▶ _WHAT NEEDS TO BE DONE_
In your answer, set down the records below exactly as they stand, omitting pictures.

▶ _TASK INPUT_
++++++++

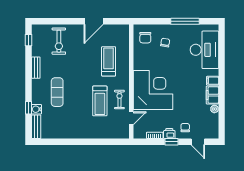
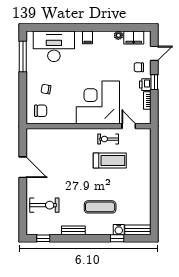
window: (185, 21) -> (23, 57), moved
treadmill: (109, 61) -> (66, 151), removed
filing cabinet: (212, 95) -> (134, 37), moved

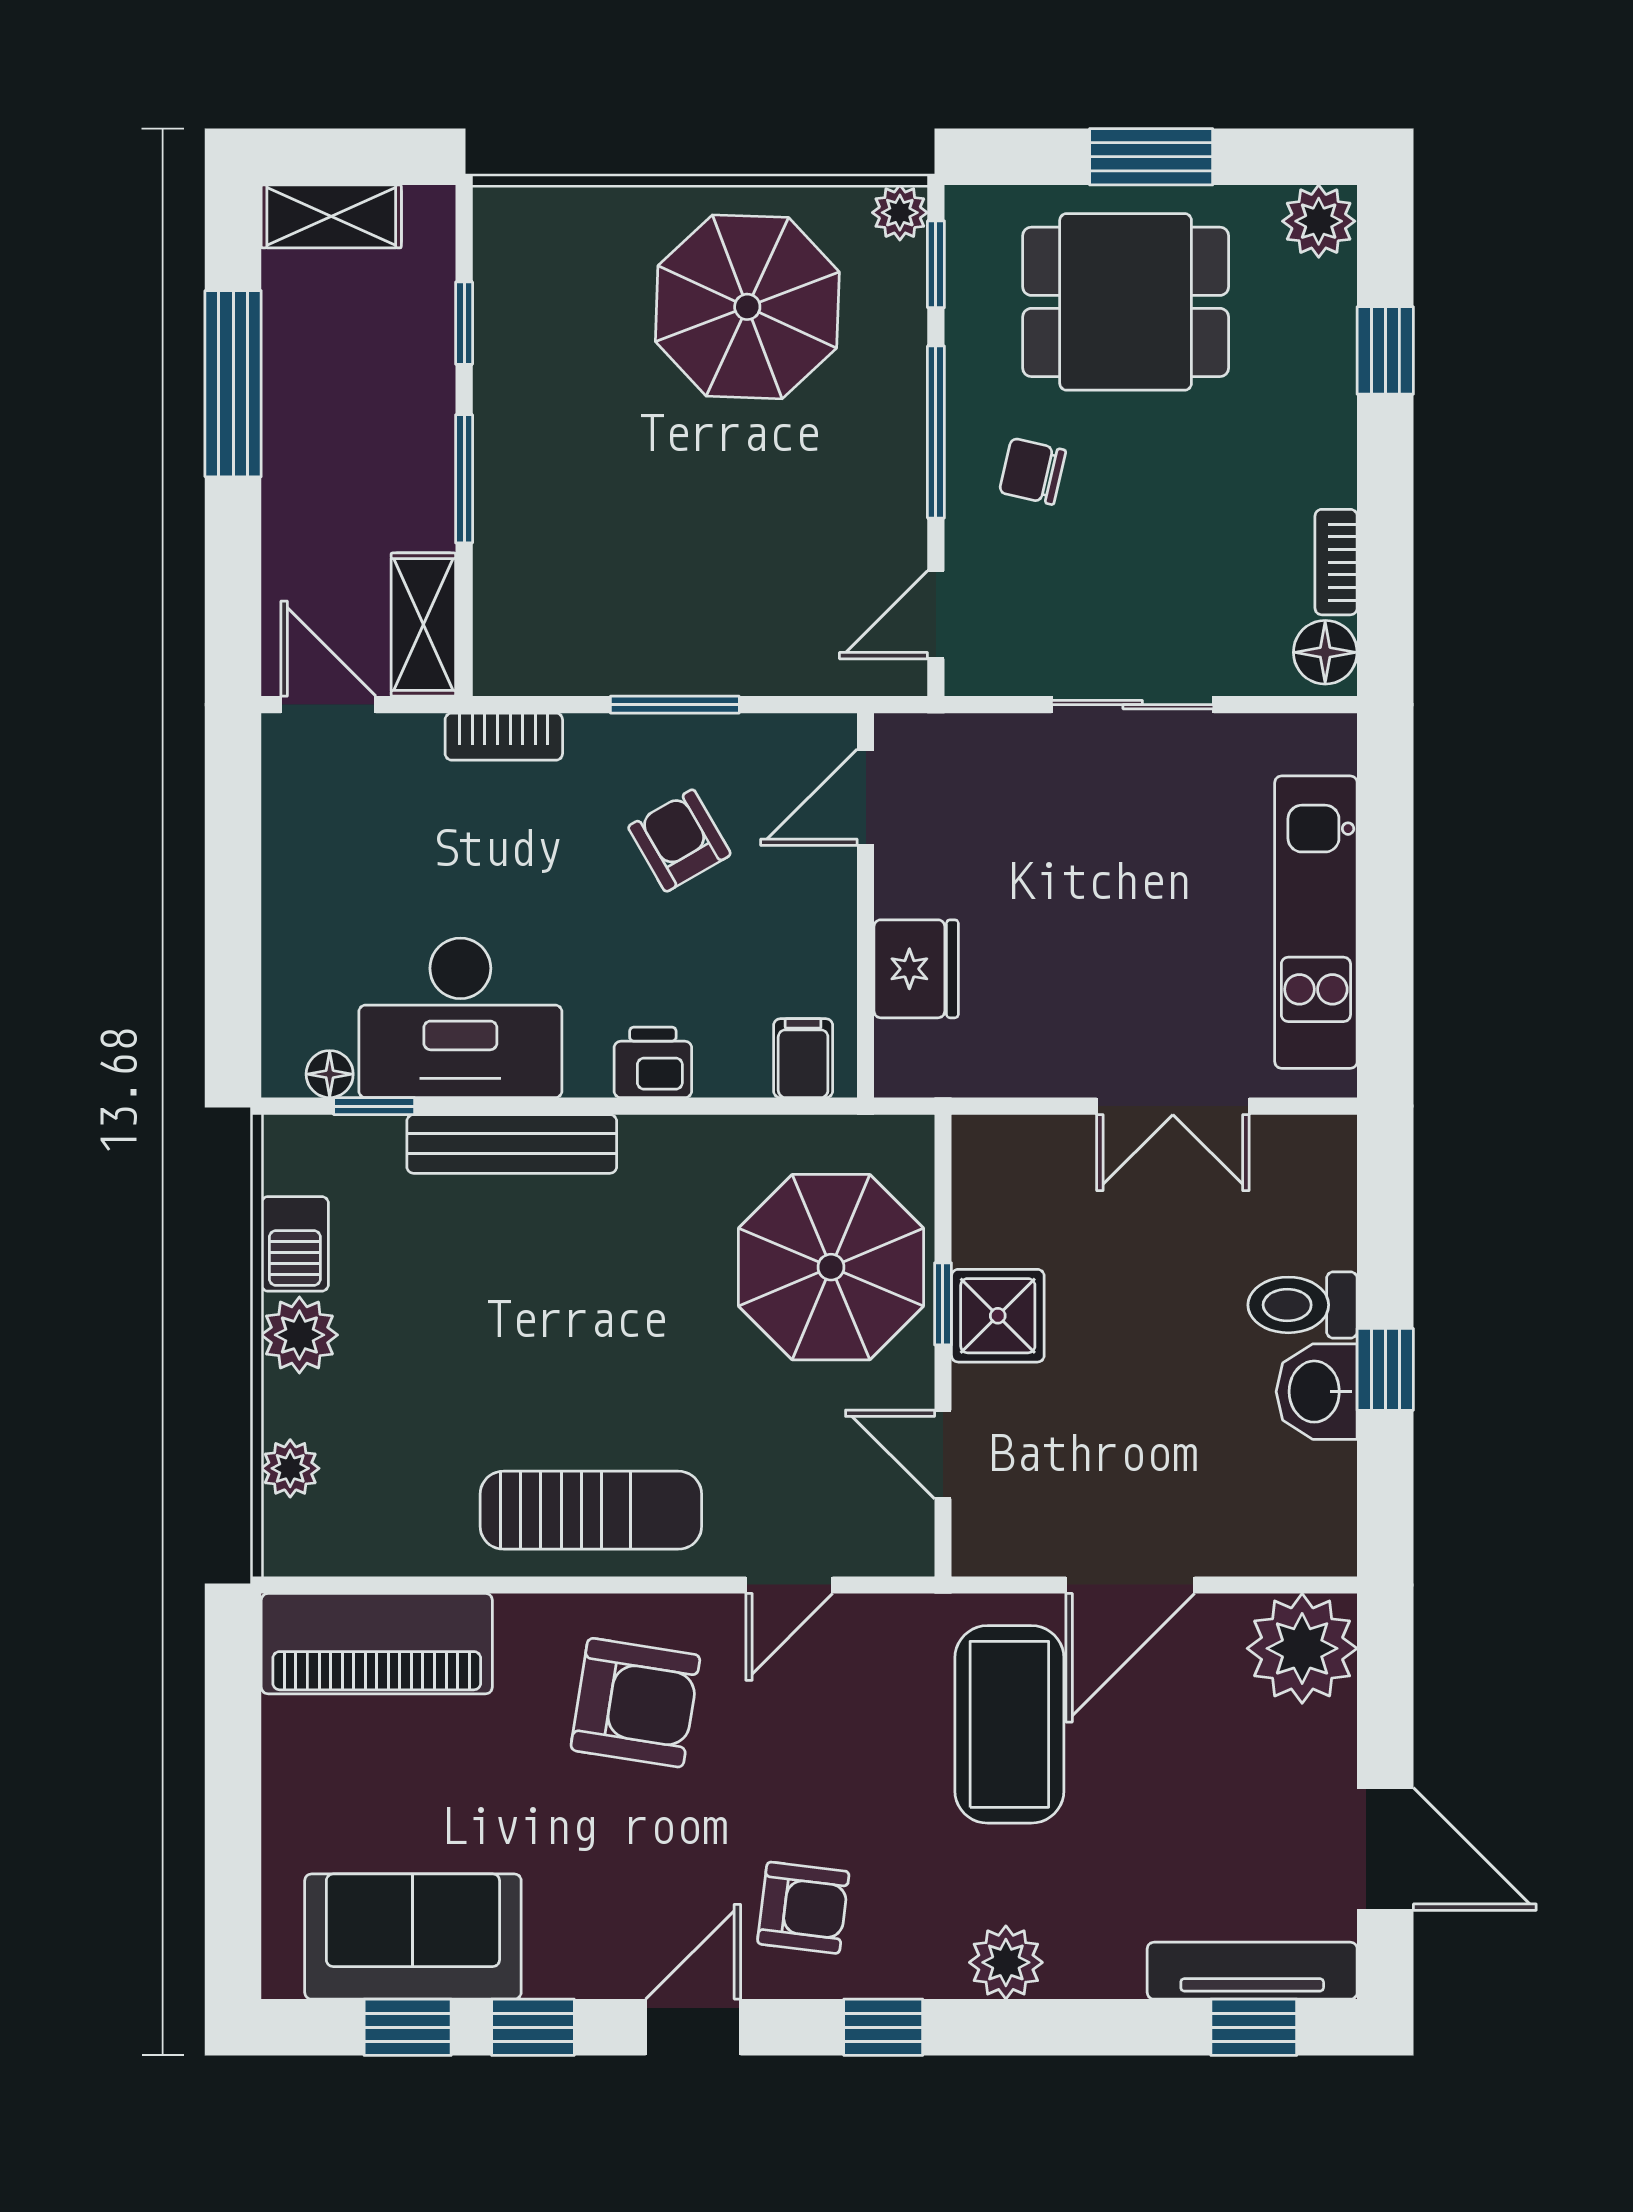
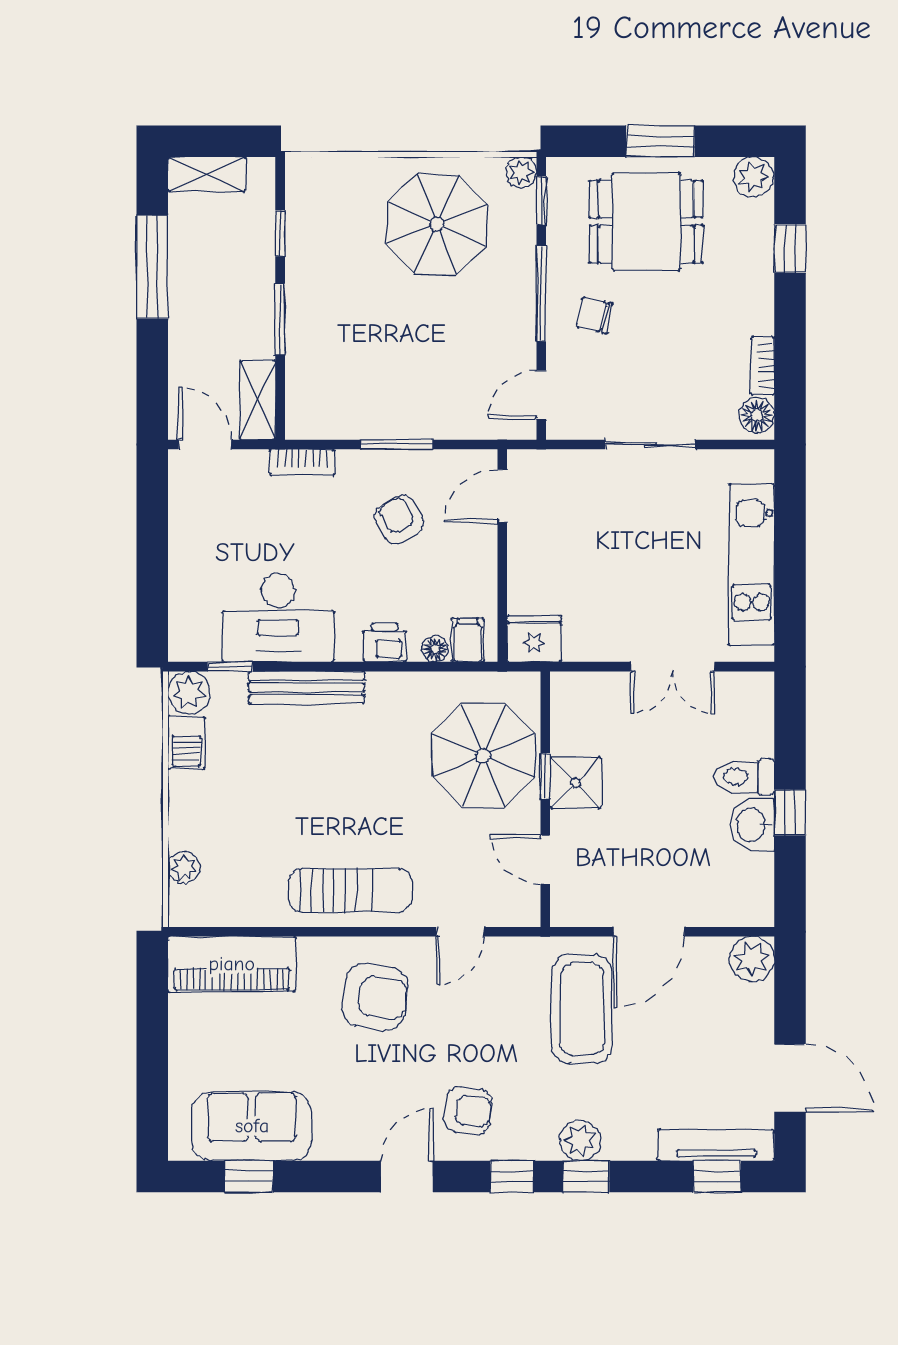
fridge: (916, 969) -> (534, 639), moved, turned -90
floor lamp: (330, 1074) -> (435, 649), moved
plant: (299, 1335) -> (189, 693), moved
plant: (1302, 1648) -> (752, 959), width x0.73, depth x0.73
window: (533, 2027) -> (586, 1177), moved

++++++++

▶ _SOLUTION TO THE PROBLEM_
window: (185, 21) -> (23, 57), moved
treadmill: (109, 61) -> (66, 151), removed
filing cabinet: (212, 95) -> (134, 37), moved

fridge: (916, 969) -> (534, 639), moved, turned -90
floor lamp: (330, 1074) -> (435, 649), moved
plant: (299, 1335) -> (189, 693), moved
plant: (1302, 1648) -> (752, 959), width x0.73, depth x0.73
window: (533, 2027) -> (586, 1177), moved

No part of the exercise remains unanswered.